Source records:
· · · · · · ·

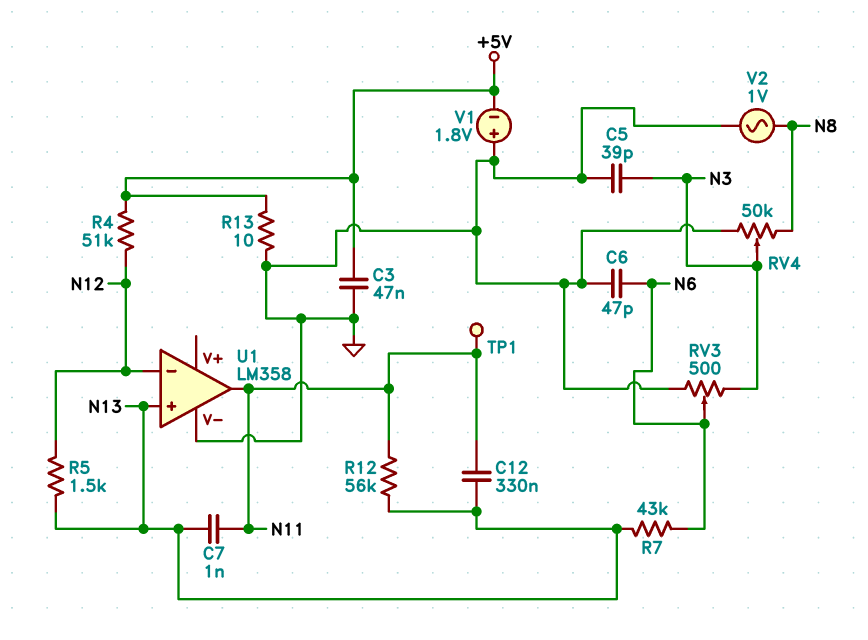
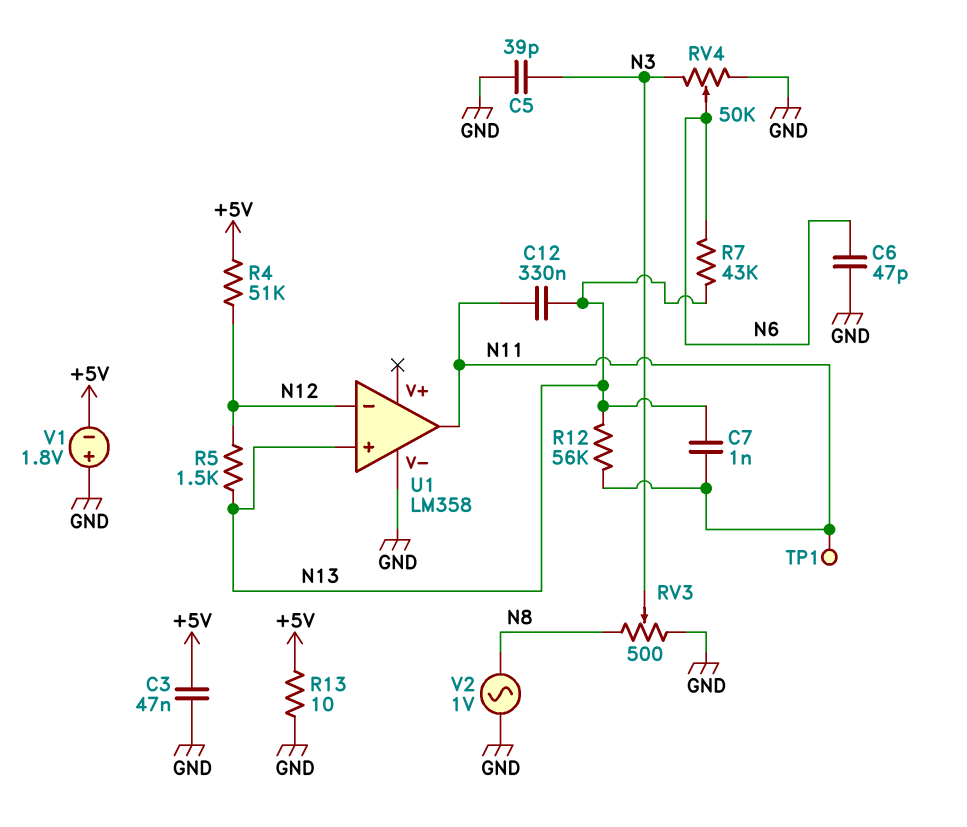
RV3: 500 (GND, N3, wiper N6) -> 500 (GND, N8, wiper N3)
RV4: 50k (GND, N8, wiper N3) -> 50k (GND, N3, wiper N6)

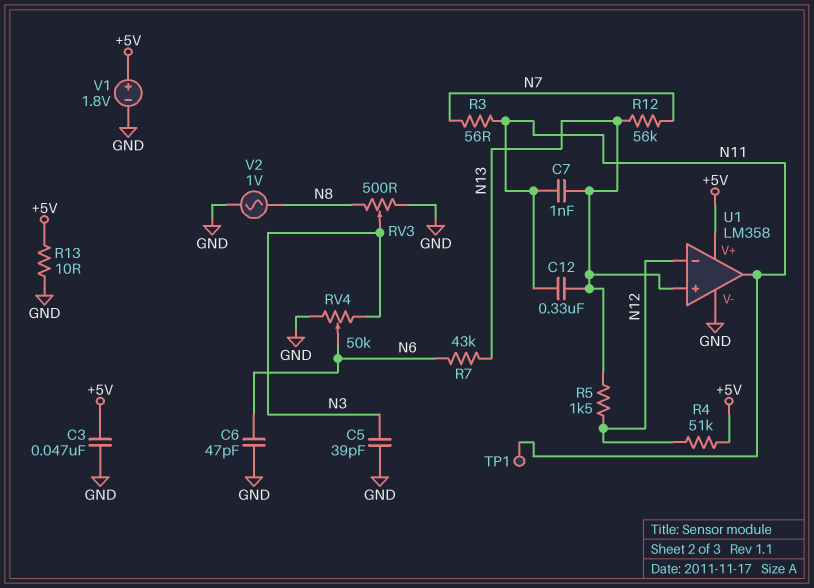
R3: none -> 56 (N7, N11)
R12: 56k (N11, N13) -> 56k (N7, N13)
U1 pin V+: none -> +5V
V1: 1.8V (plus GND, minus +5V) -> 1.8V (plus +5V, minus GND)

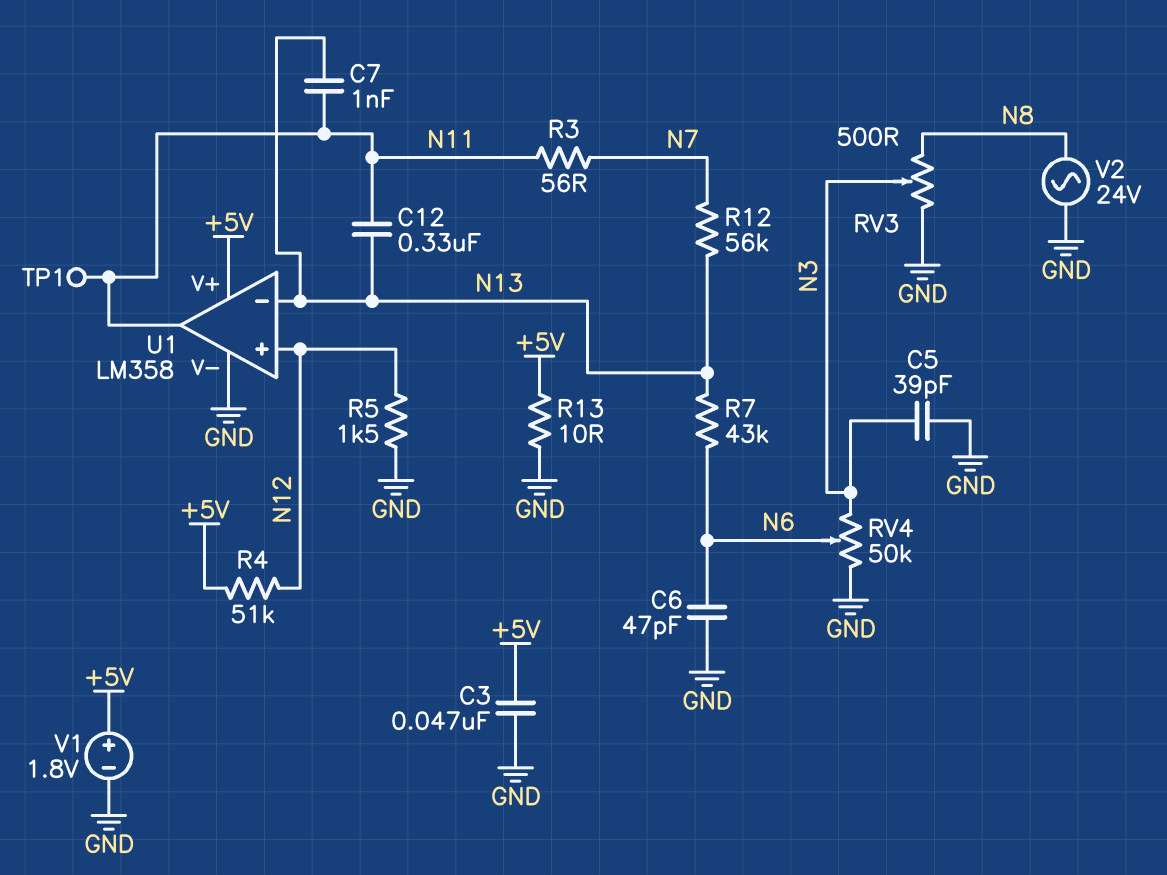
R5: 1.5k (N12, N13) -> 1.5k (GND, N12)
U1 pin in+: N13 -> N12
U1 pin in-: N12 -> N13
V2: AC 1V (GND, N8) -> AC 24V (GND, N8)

· · · · · · ·

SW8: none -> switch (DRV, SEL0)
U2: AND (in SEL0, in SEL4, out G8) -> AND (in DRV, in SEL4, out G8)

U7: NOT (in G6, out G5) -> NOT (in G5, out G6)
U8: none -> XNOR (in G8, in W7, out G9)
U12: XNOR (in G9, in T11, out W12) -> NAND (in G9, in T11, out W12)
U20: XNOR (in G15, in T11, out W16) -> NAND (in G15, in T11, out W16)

· · · · · · ·

▸ Exercise instructions: Among the entries above, how many lines include "XNOR"? State the number and nothing else.

▸ Answer box: 3